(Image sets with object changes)

----

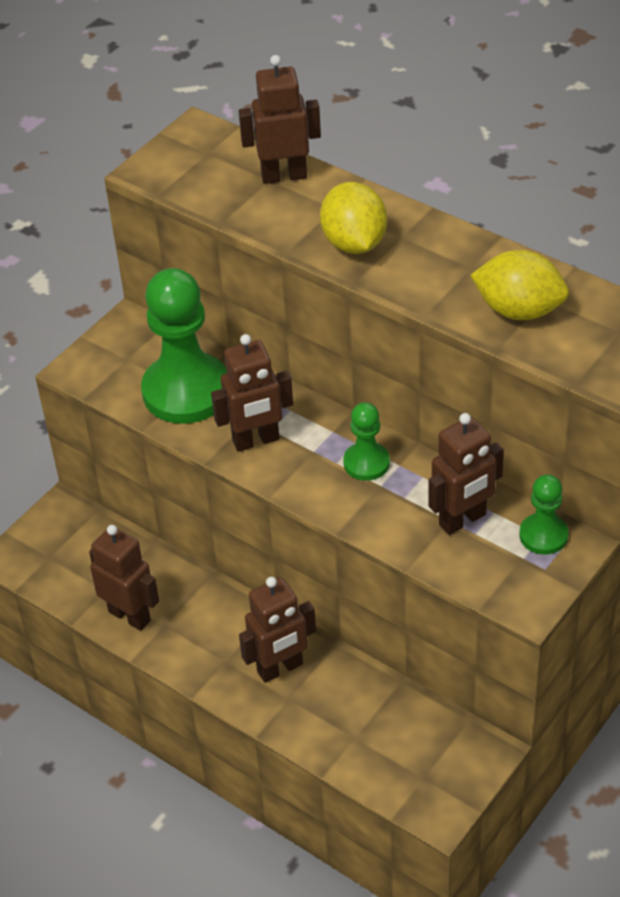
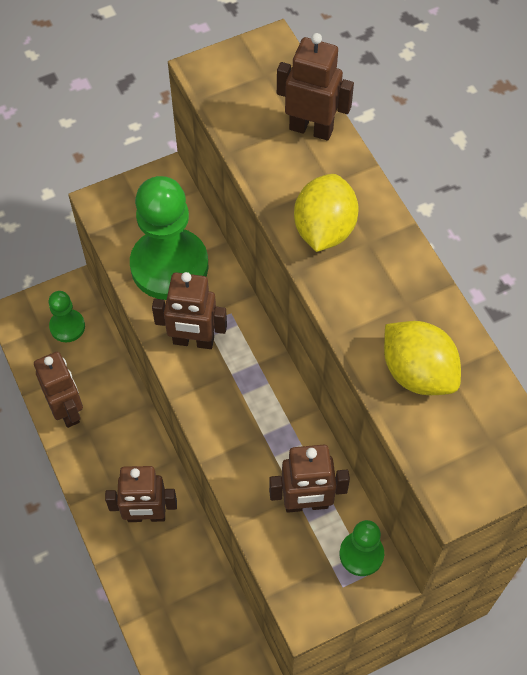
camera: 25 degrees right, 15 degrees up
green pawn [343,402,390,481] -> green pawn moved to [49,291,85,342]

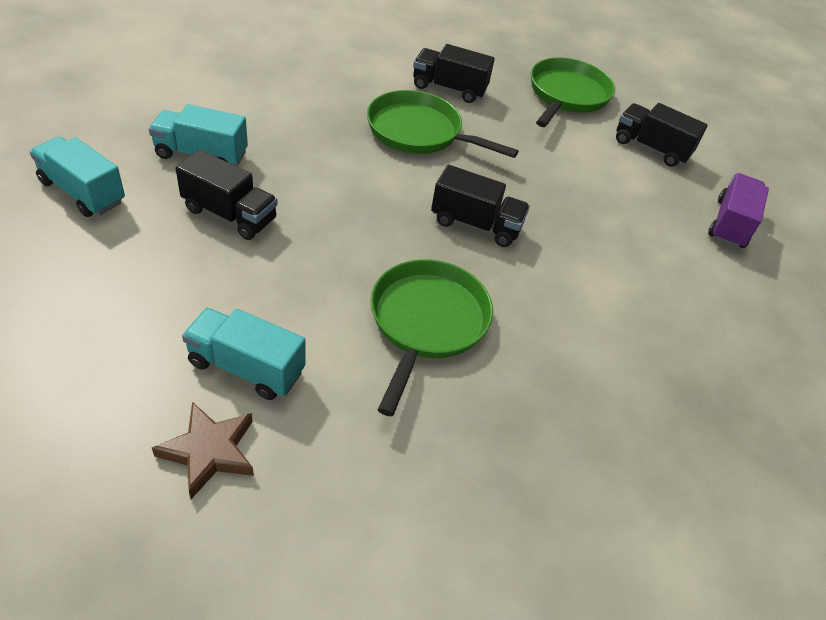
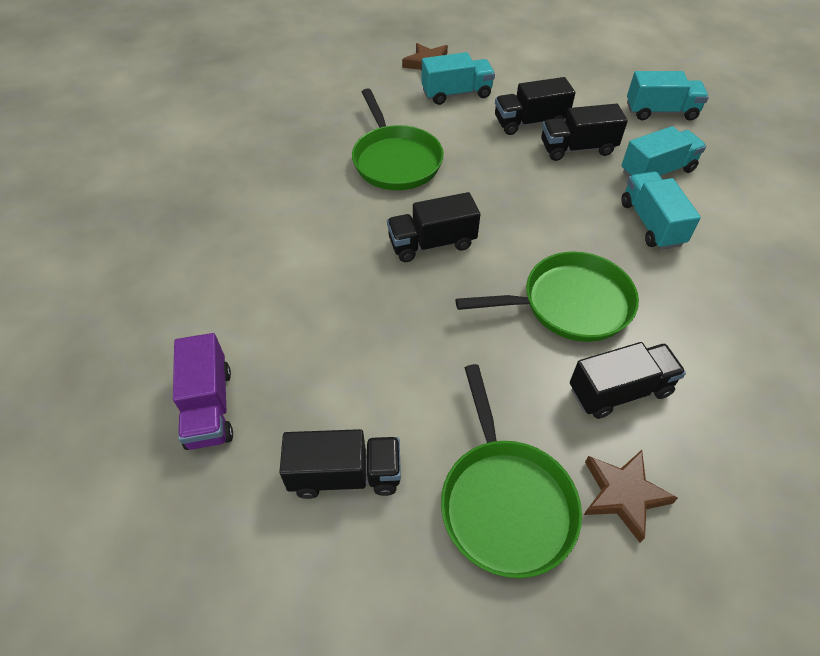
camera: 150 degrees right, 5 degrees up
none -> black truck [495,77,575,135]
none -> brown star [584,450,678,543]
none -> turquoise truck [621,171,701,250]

----

• PROBLEM TO SOLVE: Give back every record exactly, dropping its pictures.

• YOUR RESPONSE:
camera: 25 degrees right, 15 degrees up
green pawn [343,402,390,481] -> green pawn moved to [49,291,85,342]

camera: 150 degrees right, 5 degrees up
none -> black truck [495,77,575,135]
none -> brown star [584,450,678,543]
none -> turquoise truck [621,171,701,250]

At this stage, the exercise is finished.